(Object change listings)
--------
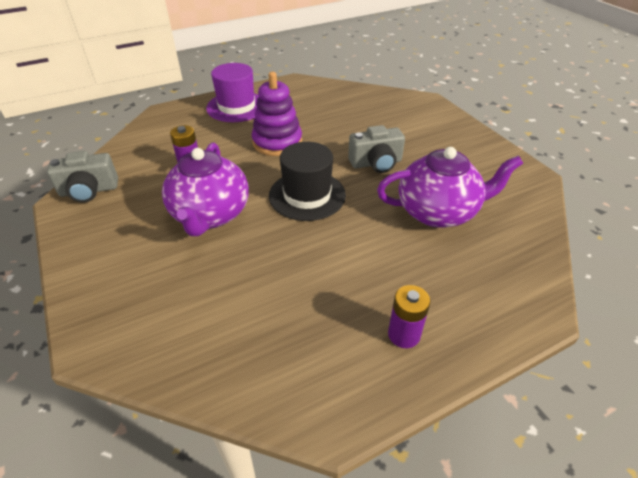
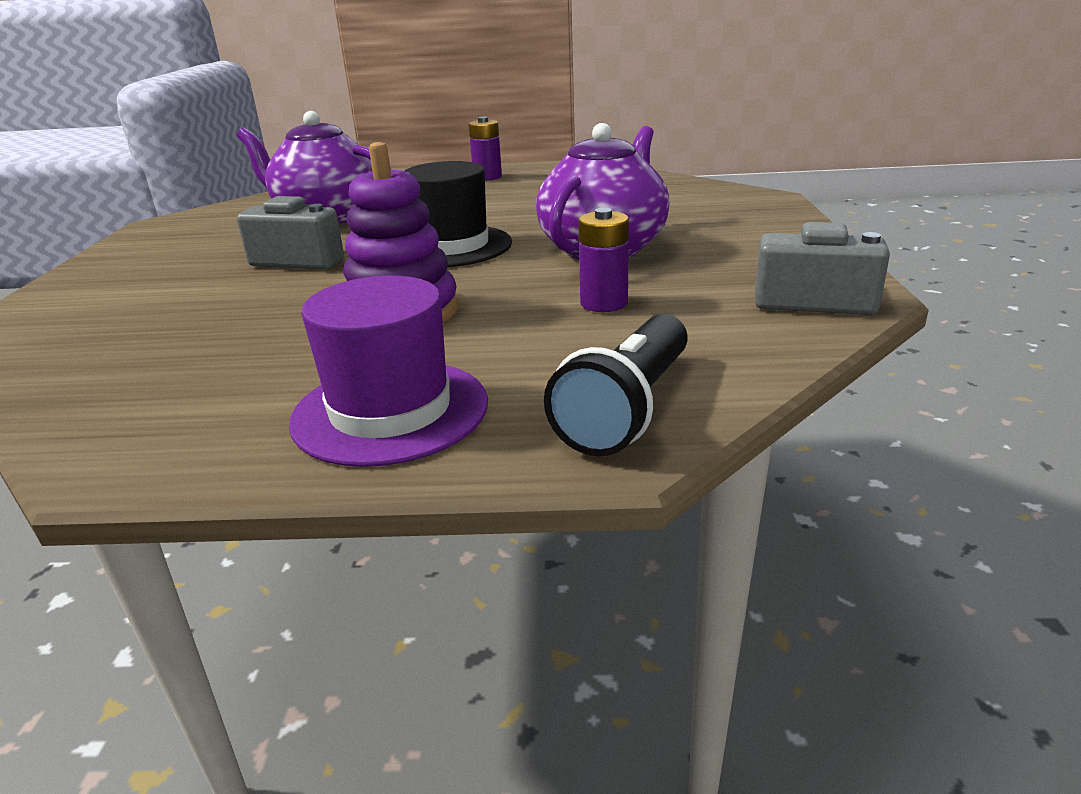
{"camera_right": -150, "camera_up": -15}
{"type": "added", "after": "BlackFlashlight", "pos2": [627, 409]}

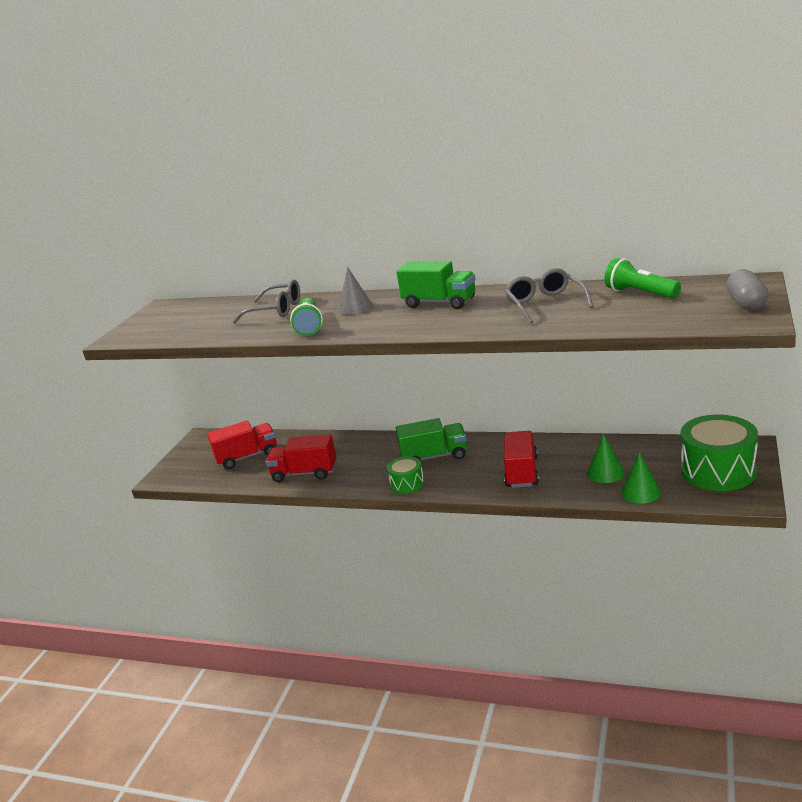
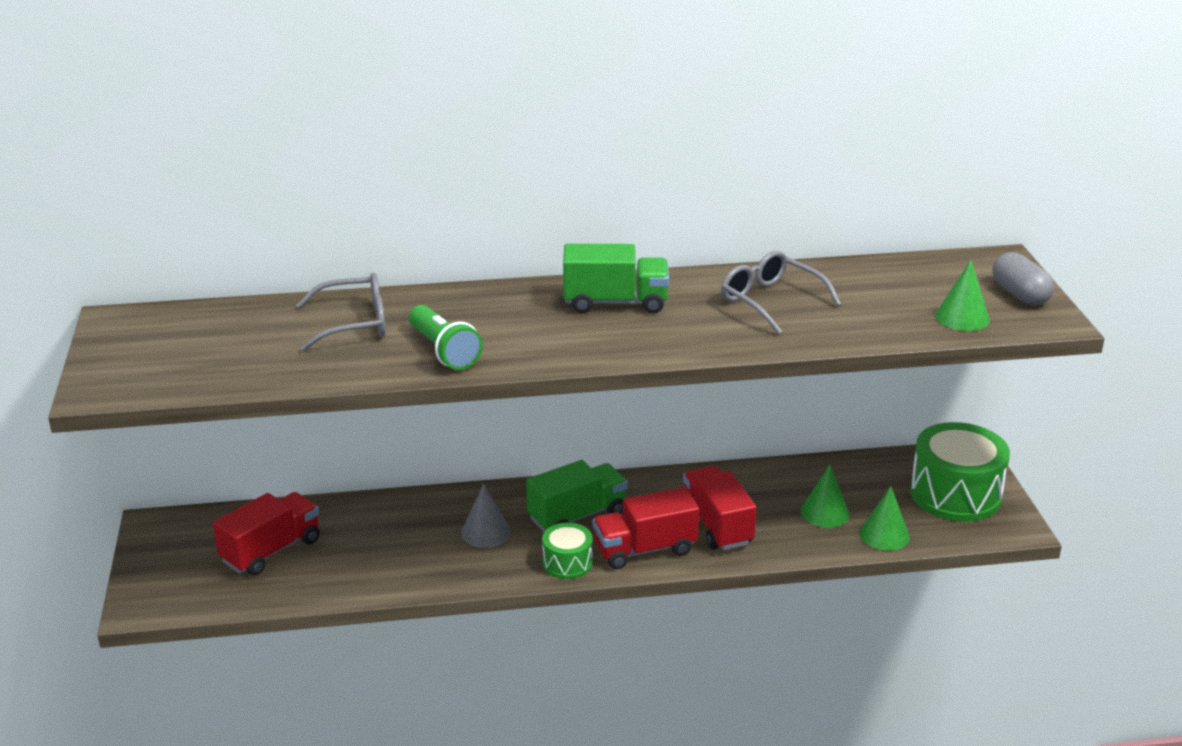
{"camera_right": -30, "camera_up": 5}
{"type": "moved", "before": "GreyCone", "pos1": [355, 307], "pos2": [485, 532]}
{"type": "moved", "before": "RedTruck", "pos1": [304, 473], "pos2": [645, 549]}
{"type": "added", "after": "GreenCone", "pos2": [962, 317]}
{"type": "removed", "before": "GreenFlashlight", "pos1": [640, 293]}

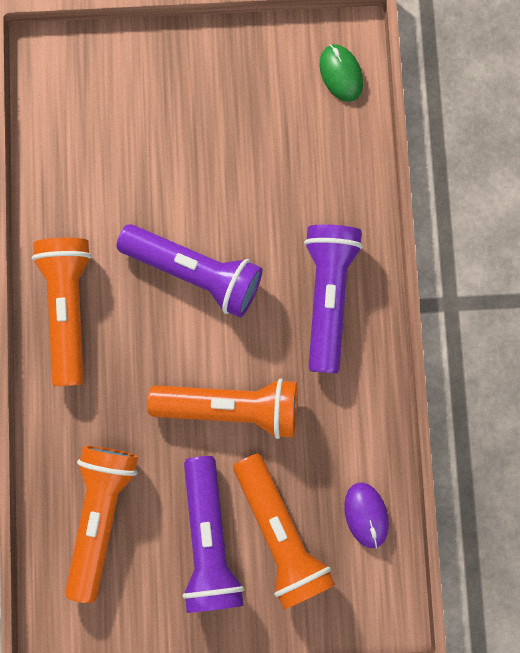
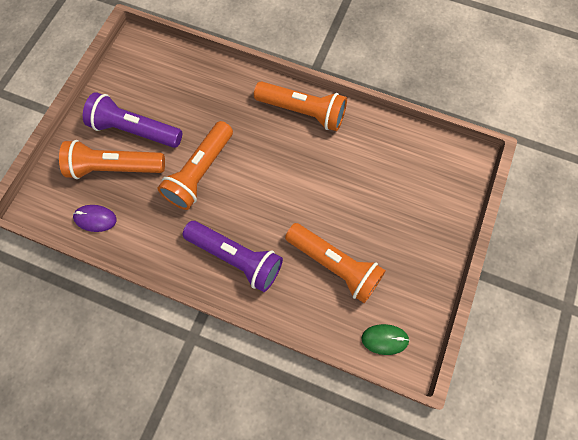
{"camera_right": 115, "camera_up": -10}
{"type": "moved", "before": "OrangeFlashlight", "pos1": [101, 515], "pos2": [334, 265]}
{"type": "removed", "before": "PurpleFlashlight", "pos1": [195, 272]}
--------
Every record is to be restated word for word, with the pictures left out.

Response:
{"camera_right": -150, "camera_up": -15}
{"type": "added", "after": "BlackFlashlight", "pos2": [627, 409]}

{"camera_right": -30, "camera_up": 5}
{"type": "moved", "before": "GreyCone", "pos1": [355, 307], "pos2": [485, 532]}
{"type": "moved", "before": "RedTruck", "pos1": [304, 473], "pos2": [645, 549]}
{"type": "added", "after": "GreenCone", "pos2": [962, 317]}
{"type": "removed", "before": "GreenFlashlight", "pos1": [640, 293]}

{"camera_right": 115, "camera_up": -10}
{"type": "moved", "before": "OrangeFlashlight", "pos1": [101, 515], "pos2": [334, 265]}
{"type": "removed", "before": "PurpleFlashlight", "pos1": [195, 272]}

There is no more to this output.